Work to be completed
Starting at the line that contains "in_first: [256, 336, 341, 426]" and ending at the line that contains "in_first: [643, 33, 712, 103]", the lines below are to be given again exactly, with nothing added.

Data excerpts

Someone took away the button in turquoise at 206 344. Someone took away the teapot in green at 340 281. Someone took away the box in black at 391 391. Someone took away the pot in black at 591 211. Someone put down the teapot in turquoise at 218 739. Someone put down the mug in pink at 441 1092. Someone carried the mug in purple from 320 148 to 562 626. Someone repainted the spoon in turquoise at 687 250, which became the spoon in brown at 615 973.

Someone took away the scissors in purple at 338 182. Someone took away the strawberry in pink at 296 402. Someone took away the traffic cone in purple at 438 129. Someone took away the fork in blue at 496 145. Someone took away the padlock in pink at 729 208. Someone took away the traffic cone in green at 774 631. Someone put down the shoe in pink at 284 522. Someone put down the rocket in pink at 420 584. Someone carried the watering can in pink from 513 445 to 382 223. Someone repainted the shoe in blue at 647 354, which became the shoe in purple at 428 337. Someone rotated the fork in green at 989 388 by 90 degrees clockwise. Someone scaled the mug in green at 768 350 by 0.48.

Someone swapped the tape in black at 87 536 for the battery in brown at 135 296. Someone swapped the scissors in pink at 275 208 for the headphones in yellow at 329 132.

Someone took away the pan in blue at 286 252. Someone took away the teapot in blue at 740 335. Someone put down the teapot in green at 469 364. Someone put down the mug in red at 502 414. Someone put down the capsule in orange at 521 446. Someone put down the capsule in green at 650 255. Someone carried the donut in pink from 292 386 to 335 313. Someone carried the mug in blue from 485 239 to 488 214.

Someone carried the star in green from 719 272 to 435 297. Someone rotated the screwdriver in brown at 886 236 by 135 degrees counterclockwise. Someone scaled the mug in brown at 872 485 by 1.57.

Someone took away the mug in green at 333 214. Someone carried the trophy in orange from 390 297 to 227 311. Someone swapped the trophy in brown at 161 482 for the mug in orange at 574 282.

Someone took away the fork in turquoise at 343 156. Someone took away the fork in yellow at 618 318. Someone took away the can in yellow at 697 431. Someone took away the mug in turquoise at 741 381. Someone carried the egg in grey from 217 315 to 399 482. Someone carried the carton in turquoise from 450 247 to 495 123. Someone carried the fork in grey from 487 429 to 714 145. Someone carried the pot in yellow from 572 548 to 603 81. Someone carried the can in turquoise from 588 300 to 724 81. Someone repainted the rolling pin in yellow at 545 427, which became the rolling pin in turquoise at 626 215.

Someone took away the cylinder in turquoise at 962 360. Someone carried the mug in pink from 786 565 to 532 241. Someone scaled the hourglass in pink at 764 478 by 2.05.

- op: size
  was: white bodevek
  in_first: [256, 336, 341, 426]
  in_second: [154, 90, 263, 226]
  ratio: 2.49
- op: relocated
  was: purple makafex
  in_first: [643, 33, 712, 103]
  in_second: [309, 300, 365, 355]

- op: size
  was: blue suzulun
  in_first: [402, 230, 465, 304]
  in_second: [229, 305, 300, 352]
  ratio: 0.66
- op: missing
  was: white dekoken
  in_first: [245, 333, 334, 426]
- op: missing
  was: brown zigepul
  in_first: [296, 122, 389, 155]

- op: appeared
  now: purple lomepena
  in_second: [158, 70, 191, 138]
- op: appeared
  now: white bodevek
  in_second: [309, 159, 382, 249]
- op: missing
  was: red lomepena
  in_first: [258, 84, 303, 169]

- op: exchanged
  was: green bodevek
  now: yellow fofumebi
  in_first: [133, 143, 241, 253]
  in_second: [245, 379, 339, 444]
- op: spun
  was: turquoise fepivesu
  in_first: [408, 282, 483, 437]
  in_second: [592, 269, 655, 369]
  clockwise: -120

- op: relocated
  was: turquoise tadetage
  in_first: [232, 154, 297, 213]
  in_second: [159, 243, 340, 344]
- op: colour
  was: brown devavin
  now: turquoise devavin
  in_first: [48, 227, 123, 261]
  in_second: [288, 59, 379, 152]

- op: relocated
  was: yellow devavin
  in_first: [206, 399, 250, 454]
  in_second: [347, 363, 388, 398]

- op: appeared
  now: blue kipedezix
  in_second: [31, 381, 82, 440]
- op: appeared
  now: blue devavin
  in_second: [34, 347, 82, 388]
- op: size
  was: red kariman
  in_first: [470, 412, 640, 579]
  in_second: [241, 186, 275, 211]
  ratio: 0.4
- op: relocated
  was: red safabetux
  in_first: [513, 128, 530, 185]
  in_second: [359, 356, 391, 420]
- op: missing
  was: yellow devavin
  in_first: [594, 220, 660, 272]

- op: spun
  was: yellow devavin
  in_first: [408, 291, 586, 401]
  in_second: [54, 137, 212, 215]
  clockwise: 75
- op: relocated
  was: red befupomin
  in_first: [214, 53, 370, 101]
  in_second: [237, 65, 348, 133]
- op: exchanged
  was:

Output of the exercise
  in_first: [256, 336, 341, 426]
  in_second: [154, 90, 263, 226]
  ratio: 2.49
- op: relocated
  was: purple makafex
  in_first: [643, 33, 712, 103]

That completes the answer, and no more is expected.